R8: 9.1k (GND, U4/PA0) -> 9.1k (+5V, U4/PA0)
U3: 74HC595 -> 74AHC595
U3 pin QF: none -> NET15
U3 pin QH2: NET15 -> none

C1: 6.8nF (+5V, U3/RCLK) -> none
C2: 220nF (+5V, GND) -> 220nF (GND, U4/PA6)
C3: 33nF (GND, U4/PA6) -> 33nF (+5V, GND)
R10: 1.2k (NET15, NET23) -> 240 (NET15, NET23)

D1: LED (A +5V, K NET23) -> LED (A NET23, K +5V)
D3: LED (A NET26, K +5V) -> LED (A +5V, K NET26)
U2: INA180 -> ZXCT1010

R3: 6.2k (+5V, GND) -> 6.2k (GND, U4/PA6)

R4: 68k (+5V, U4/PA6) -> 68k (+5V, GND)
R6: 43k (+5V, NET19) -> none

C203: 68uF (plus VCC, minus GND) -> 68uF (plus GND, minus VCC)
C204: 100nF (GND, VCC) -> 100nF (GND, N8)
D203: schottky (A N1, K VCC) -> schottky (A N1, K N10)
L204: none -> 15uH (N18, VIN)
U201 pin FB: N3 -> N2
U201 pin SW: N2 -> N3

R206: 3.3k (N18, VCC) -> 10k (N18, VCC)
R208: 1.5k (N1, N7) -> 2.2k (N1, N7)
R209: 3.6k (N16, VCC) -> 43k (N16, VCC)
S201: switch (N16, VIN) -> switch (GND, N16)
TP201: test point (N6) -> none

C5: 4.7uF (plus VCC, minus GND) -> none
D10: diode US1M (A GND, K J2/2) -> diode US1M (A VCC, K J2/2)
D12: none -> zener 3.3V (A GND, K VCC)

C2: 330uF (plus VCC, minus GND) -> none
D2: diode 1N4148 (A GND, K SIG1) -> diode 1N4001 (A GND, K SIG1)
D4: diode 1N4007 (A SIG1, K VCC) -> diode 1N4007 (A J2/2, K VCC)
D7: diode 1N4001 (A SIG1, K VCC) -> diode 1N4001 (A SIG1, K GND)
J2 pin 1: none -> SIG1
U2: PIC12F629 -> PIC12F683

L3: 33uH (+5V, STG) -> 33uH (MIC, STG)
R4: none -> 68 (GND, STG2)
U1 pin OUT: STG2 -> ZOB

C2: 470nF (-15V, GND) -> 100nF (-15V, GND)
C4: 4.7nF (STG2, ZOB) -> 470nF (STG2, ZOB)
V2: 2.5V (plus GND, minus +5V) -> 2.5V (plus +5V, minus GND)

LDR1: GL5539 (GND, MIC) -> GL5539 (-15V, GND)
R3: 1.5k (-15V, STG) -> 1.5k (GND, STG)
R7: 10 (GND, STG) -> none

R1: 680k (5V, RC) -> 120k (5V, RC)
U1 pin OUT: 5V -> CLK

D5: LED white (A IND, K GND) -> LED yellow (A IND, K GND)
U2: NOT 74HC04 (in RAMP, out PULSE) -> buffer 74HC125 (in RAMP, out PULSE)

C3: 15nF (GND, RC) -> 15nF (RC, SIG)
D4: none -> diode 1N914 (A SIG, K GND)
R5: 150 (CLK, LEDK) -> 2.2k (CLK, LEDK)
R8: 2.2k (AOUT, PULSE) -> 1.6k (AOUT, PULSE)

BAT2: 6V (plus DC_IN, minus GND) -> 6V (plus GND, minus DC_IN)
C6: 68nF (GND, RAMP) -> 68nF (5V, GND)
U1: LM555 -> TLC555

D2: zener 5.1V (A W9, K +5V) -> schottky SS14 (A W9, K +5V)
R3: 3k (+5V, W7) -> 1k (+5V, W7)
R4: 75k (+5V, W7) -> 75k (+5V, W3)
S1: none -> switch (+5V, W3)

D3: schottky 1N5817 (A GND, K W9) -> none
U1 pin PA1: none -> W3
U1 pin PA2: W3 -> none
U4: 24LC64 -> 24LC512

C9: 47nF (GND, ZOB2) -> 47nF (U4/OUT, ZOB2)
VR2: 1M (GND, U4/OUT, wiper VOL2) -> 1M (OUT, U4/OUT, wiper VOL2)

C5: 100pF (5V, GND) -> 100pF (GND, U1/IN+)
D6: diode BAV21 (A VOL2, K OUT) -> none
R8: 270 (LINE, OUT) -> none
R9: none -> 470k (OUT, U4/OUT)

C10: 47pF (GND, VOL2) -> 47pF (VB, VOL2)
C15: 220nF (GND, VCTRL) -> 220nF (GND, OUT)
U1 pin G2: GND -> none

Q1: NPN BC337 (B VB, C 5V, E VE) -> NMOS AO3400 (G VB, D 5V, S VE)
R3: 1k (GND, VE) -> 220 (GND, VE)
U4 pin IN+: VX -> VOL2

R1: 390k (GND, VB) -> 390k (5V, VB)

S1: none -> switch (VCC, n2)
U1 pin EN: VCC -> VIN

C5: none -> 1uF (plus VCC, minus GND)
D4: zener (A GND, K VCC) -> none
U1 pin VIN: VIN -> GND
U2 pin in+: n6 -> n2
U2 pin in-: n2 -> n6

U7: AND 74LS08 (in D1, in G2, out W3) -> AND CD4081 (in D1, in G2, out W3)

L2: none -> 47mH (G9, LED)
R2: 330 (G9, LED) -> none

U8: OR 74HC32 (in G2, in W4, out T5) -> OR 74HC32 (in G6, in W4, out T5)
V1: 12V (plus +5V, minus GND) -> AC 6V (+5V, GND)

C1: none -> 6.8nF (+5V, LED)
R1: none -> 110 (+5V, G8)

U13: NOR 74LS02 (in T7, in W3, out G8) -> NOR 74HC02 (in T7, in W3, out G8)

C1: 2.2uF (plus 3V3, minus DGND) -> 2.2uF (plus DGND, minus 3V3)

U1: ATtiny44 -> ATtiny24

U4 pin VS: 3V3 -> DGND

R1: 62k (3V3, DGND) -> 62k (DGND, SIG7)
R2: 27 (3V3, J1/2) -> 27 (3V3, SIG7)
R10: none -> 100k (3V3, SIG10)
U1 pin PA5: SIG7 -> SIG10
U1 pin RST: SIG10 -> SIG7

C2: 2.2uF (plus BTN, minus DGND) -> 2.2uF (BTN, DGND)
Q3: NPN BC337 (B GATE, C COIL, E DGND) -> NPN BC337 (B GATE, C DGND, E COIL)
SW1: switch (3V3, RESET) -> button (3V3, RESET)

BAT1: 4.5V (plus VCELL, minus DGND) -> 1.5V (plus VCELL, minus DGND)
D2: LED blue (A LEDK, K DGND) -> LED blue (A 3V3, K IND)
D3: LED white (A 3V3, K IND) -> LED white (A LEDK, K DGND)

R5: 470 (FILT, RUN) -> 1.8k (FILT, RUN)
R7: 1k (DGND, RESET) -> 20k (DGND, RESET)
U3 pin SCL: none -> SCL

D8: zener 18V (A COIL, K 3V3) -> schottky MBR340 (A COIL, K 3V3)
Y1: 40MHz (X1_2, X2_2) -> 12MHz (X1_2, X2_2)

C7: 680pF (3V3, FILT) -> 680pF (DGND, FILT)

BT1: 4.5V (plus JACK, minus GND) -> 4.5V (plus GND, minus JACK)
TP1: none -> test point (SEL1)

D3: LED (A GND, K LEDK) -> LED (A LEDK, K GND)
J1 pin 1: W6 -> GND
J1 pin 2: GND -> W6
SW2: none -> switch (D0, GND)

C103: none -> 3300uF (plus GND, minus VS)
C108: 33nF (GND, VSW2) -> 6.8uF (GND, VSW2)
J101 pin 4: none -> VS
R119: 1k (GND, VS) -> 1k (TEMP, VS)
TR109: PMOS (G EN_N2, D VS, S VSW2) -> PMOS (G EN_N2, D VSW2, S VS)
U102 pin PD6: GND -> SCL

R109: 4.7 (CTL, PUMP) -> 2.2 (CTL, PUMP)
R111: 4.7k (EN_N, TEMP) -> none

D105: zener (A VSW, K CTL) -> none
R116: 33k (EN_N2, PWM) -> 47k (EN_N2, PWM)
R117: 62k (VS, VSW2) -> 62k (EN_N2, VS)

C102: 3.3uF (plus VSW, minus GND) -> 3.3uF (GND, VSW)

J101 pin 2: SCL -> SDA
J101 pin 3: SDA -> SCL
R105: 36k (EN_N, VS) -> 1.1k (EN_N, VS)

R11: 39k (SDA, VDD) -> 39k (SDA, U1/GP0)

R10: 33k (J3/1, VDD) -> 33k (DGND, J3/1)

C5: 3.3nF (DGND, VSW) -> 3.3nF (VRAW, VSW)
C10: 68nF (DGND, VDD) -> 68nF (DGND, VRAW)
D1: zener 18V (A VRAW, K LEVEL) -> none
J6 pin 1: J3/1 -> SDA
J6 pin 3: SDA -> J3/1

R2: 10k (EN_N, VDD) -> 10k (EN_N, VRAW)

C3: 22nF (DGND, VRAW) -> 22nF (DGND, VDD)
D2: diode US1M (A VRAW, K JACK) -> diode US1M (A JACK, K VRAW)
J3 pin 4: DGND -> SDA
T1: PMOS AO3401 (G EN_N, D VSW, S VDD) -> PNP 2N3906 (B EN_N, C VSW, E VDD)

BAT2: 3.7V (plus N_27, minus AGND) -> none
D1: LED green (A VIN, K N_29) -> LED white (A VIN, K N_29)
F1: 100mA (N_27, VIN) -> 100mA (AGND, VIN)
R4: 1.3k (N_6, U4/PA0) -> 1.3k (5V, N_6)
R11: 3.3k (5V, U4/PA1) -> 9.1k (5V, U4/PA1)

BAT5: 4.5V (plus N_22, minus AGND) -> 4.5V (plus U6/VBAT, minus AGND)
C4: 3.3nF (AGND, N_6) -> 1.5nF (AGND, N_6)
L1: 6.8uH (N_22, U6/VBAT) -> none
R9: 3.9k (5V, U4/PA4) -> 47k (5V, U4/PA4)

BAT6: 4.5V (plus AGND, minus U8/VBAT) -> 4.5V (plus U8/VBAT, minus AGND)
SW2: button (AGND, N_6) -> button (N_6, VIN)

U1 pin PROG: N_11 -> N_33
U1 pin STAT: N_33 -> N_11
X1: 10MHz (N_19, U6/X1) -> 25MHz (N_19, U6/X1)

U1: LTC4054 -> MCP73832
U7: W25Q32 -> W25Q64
● ● ● ●
*YOUR OBJECTIVE*. Find the lines of the listing above that hold "schottky". Please copy them.

*OUTPUT OF THE TASK*.
D203: schottky (A N1, K VCC) -> schottky (A N1, K N10)
D2: zener 5.1V (A W9, K +5V) -> schottky SS14 (A W9, K +5V)
D3: schottky 1N5817 (A GND, K W9) -> none
D8: zener 18V (A COIL, K 3V3) -> schottky MBR340 (A COIL, K 3V3)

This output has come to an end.